## EXERCISE
Return exactly the listing's lines, from its first line to the line holding "type=recolor; before=yellow tape;", ends included.

* * *

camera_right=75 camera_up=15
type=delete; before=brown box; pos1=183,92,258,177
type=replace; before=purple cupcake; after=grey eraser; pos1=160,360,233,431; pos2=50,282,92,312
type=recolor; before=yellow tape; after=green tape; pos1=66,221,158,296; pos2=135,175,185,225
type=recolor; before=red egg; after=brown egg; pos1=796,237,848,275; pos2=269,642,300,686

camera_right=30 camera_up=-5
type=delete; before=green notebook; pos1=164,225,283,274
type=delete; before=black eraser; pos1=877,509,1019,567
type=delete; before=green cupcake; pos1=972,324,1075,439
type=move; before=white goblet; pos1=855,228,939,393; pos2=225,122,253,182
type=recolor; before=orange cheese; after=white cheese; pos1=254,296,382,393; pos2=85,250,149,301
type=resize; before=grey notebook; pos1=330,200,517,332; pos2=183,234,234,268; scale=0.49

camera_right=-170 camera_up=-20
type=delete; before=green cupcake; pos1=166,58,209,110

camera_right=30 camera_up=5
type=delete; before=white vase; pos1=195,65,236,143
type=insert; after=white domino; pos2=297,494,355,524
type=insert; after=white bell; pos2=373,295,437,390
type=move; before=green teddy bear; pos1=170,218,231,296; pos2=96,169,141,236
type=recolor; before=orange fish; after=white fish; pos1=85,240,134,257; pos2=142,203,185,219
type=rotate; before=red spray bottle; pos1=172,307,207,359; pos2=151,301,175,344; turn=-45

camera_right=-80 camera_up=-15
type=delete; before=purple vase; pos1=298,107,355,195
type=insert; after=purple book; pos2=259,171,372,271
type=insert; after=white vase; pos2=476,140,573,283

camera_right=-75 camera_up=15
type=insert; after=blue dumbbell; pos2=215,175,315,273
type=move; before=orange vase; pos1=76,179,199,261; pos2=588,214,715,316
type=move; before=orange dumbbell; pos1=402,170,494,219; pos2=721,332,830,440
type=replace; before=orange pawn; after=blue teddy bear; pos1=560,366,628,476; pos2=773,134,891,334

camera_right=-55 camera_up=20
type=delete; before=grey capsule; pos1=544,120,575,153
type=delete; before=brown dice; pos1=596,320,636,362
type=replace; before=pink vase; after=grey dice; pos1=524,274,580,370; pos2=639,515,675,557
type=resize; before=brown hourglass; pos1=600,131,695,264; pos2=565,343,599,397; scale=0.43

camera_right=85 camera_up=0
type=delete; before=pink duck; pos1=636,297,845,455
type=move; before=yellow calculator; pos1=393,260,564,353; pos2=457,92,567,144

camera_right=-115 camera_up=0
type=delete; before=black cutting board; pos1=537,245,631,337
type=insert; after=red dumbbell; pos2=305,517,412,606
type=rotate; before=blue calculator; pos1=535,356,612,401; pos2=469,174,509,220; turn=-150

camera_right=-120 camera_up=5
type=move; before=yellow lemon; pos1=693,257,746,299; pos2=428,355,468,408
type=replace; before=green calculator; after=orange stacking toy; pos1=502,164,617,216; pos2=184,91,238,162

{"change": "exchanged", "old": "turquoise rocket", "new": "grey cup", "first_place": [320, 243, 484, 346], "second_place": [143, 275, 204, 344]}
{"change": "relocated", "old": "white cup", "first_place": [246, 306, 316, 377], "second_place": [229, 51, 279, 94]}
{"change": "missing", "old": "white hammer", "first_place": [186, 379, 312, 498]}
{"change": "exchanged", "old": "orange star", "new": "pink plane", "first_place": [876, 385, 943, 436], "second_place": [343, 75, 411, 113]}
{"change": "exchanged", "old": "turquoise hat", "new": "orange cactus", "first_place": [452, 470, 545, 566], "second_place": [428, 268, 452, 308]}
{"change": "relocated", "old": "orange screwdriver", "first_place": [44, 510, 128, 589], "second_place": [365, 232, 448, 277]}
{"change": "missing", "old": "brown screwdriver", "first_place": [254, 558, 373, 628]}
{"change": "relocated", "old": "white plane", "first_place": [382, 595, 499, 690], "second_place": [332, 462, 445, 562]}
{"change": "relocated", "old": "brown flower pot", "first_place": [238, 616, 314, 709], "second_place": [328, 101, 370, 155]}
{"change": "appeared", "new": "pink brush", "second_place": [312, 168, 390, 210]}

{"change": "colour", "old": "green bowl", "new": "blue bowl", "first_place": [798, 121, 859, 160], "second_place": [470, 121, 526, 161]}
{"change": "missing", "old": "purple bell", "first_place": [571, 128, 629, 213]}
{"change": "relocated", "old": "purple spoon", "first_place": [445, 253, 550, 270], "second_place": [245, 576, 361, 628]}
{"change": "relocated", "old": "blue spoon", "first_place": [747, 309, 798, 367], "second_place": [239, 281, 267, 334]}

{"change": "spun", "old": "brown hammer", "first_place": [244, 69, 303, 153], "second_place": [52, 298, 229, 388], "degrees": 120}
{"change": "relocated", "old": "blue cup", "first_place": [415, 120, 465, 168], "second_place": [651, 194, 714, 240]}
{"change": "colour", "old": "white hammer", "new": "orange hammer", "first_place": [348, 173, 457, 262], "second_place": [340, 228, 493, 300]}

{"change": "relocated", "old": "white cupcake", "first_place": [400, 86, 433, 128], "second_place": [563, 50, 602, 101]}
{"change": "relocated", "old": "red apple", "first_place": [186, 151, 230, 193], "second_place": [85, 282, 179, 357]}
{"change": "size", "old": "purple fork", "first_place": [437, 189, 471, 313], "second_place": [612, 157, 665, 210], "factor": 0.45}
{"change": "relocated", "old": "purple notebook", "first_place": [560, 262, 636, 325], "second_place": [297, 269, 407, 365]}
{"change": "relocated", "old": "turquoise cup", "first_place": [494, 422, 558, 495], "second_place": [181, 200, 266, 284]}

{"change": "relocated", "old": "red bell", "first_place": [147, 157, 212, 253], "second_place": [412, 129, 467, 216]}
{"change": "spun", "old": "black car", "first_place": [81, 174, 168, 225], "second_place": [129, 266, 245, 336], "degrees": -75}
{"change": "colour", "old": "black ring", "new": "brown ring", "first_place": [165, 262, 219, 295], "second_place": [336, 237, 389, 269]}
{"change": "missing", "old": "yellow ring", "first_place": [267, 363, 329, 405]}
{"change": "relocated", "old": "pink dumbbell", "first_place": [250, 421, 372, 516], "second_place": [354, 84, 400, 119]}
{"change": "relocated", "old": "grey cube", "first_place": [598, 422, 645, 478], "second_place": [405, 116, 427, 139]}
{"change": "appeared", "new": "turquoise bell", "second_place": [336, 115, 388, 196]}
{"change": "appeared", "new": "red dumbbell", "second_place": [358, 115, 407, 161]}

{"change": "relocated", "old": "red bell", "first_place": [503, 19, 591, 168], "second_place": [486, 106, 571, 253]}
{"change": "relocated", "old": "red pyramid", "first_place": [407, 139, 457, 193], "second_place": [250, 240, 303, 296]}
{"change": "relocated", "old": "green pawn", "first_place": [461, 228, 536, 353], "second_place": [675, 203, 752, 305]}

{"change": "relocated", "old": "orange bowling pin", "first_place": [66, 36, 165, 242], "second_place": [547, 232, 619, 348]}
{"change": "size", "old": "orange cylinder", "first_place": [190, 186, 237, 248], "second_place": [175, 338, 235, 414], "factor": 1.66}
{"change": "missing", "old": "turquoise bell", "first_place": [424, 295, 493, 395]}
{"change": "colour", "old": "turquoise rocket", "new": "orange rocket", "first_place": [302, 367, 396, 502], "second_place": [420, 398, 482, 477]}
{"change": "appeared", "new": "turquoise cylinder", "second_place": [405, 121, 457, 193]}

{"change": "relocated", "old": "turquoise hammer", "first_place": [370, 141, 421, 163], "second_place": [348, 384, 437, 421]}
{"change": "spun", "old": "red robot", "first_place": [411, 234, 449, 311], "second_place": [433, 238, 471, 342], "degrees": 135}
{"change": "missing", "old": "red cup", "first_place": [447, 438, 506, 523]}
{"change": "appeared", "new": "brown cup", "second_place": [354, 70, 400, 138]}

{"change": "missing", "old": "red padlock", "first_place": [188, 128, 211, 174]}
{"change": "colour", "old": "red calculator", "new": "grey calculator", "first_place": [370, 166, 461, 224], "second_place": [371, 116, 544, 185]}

* * *

## WRITTEN ANSWER
camera_right=75 camera_up=15
type=delete; before=brown box; pos1=183,92,258,177
type=replace; before=purple cupcake; after=grey eraser; pos1=160,360,233,431; pos2=50,282,92,312
type=recolor; before=yellow tape; after=green tape; pos1=66,221,158,296; pos2=135,175,185,225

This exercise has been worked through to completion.